Requirement: Report, word for word, every line of the material that contains "cone".

Data shown:
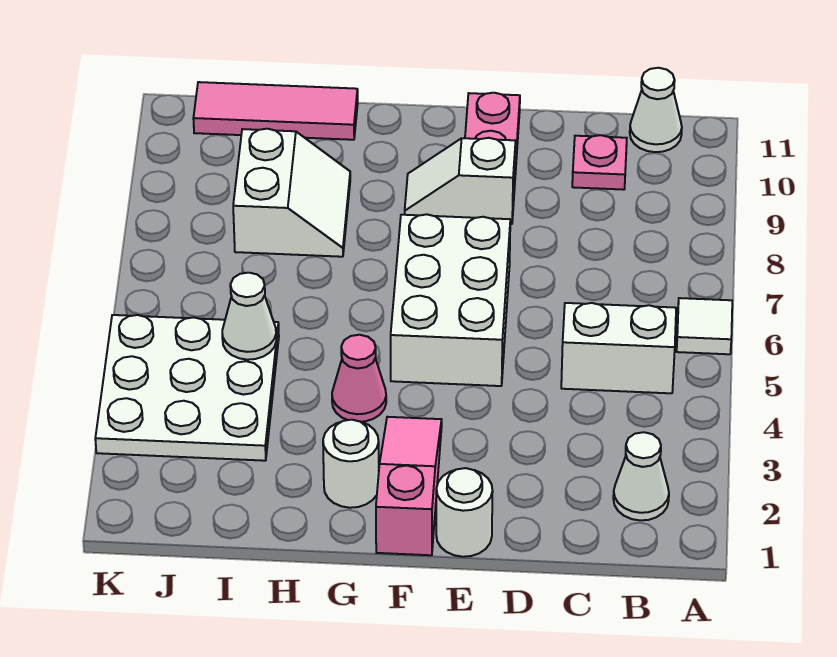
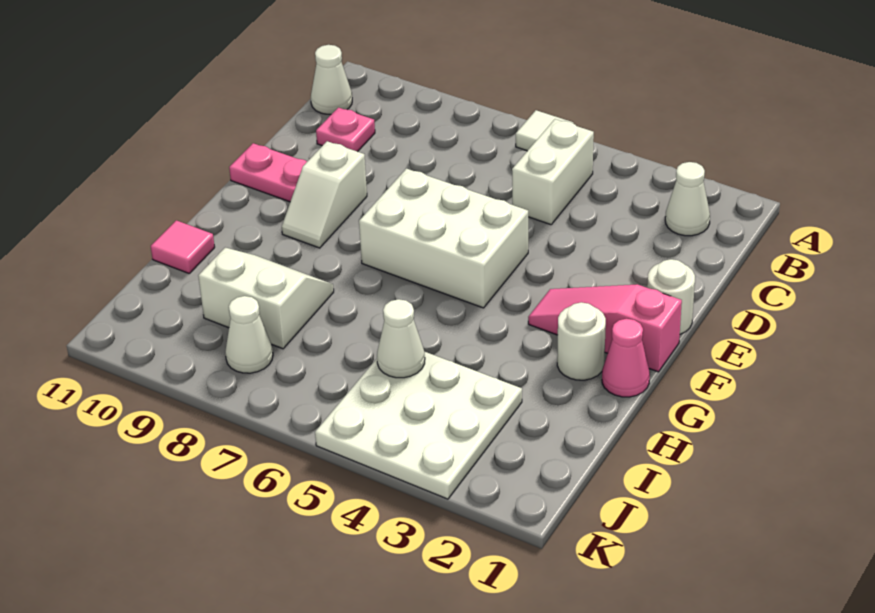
pink cone G4 level 1 -> pink cone G1 level 1
pink tile H11:J11 level 1 -> pink tile H11 level 1
none -> white cone J8 level 1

Written solution:
pink cone G4 level 1 -> pink cone G1 level 1
none -> white cone J8 level 1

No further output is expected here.